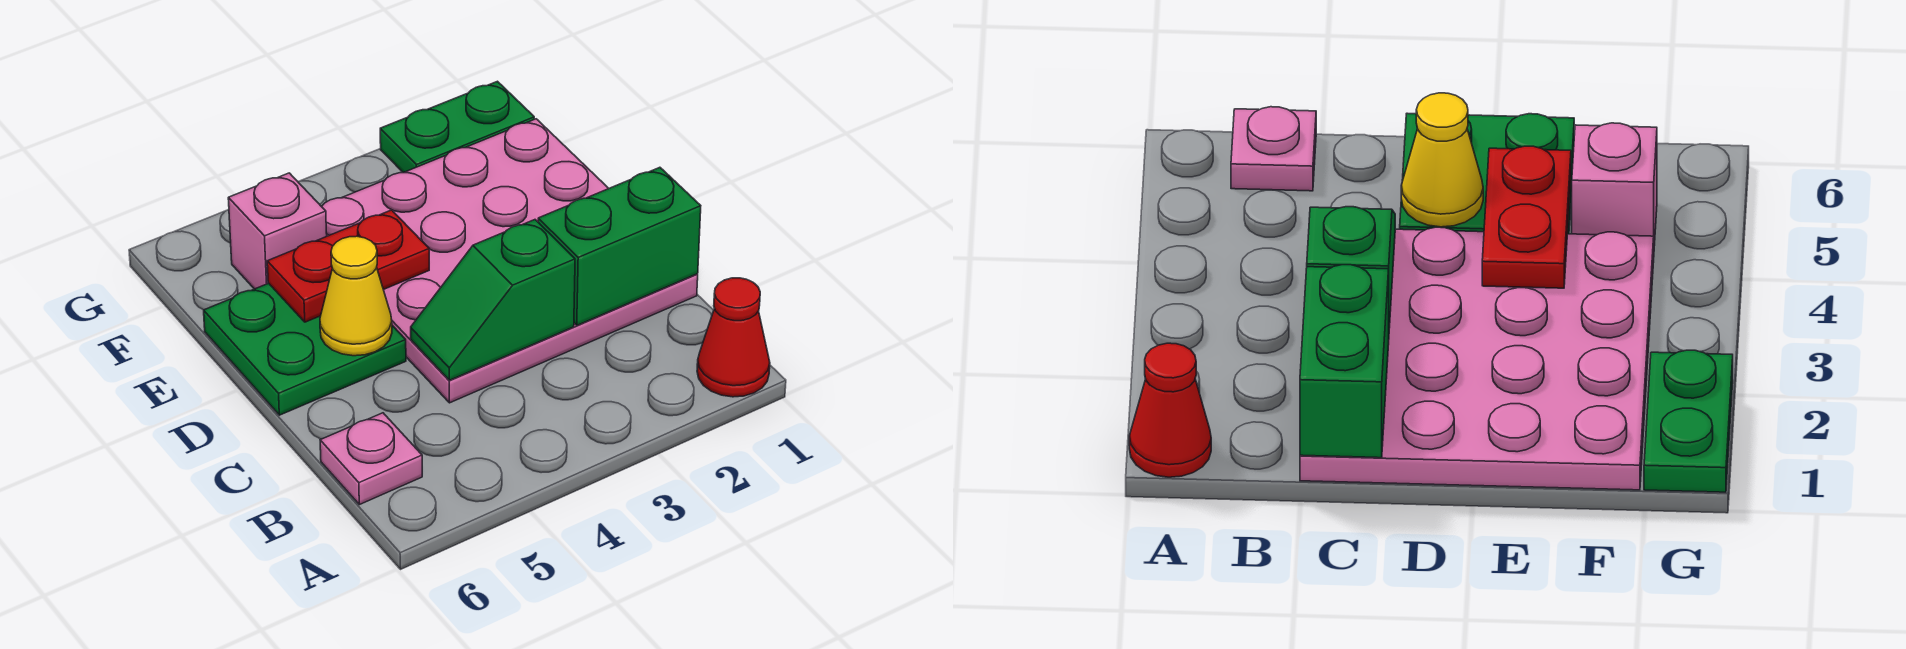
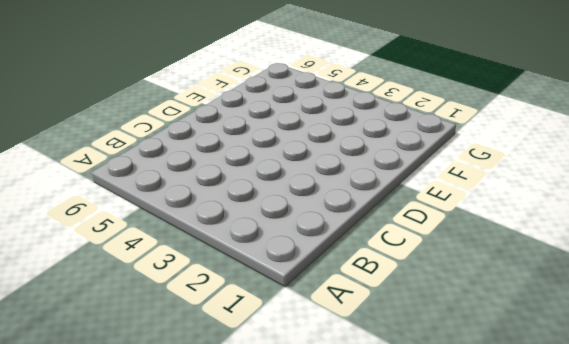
none -> red 1x1 cone [697,278,770,397]
none -> pink 1x1 plate [320,413,422,505]

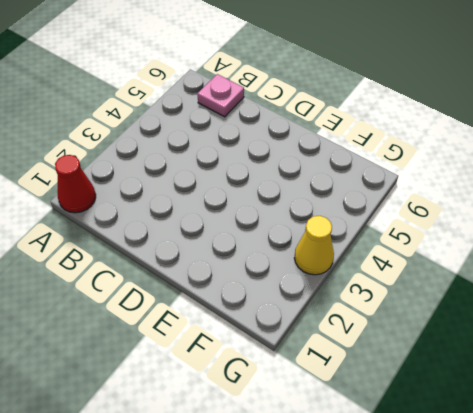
yellow 1x1 cone [294,216,334,275] -> yellow 1x1 cone moved to [320,236,392,356]
none -> pink 4x4 plate [321,119,698,403]
none -> green 2x2 plate [204,283,406,415]

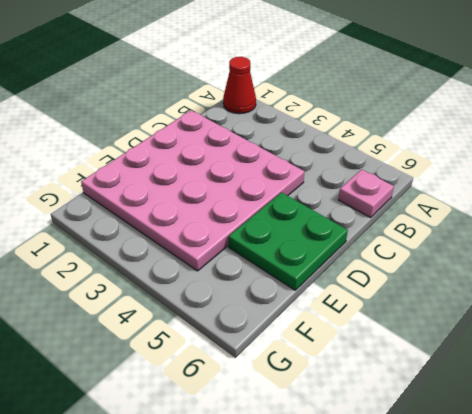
none -> pink 1x1 brick [228,173,327,289]
none -> green 1x2 plate [380,81,534,173]

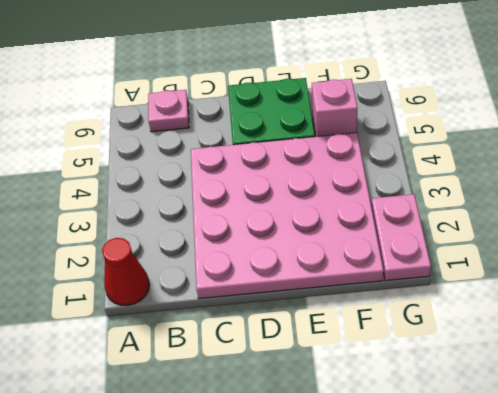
pink 1x2 plate [371,194,431,281] -> green 1x2 plate [380,81,534,173]
none -> green 1x2 brick [538,167,701,325]
none -> green 1x2 slope [411,220,575,380]

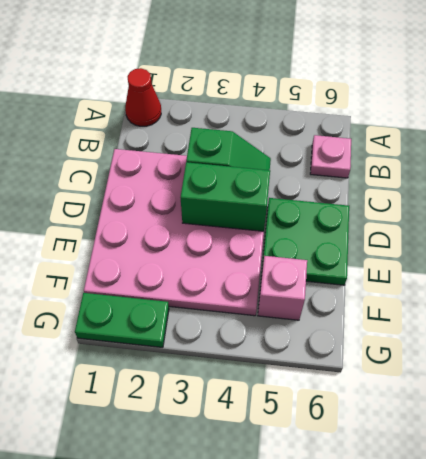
green 1x2 brick [181,162,270,231] -> green 1x2 brick moved to [538,167,701,325]
none -> yellow 1x1 cone [320,236,392,356]
none -> red 1x2 plate [267,210,429,322]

YOUR INSTRUCTIONS:
Transcribe the lines above exactly, setting aside any picture among them.

REPLY TO THE TASK:
none -> red 1x1 cone [697,278,770,397]
none -> pink 1x1 plate [320,413,422,505]

yellow 1x1 cone [294,216,334,275] -> yellow 1x1 cone moved to [320,236,392,356]
none -> pink 4x4 plate [321,119,698,403]
none -> green 2x2 plate [204,283,406,415]

none -> pink 1x1 brick [228,173,327,289]
none -> green 1x2 plate [380,81,534,173]

pink 1x2 plate [371,194,431,281] -> green 1x2 plate [380,81,534,173]
none -> green 1x2 brick [538,167,701,325]
none -> green 1x2 slope [411,220,575,380]

green 1x2 brick [181,162,270,231] -> green 1x2 brick moved to [538,167,701,325]
none -> yellow 1x1 cone [320,236,392,356]
none -> red 1x2 plate [267,210,429,322]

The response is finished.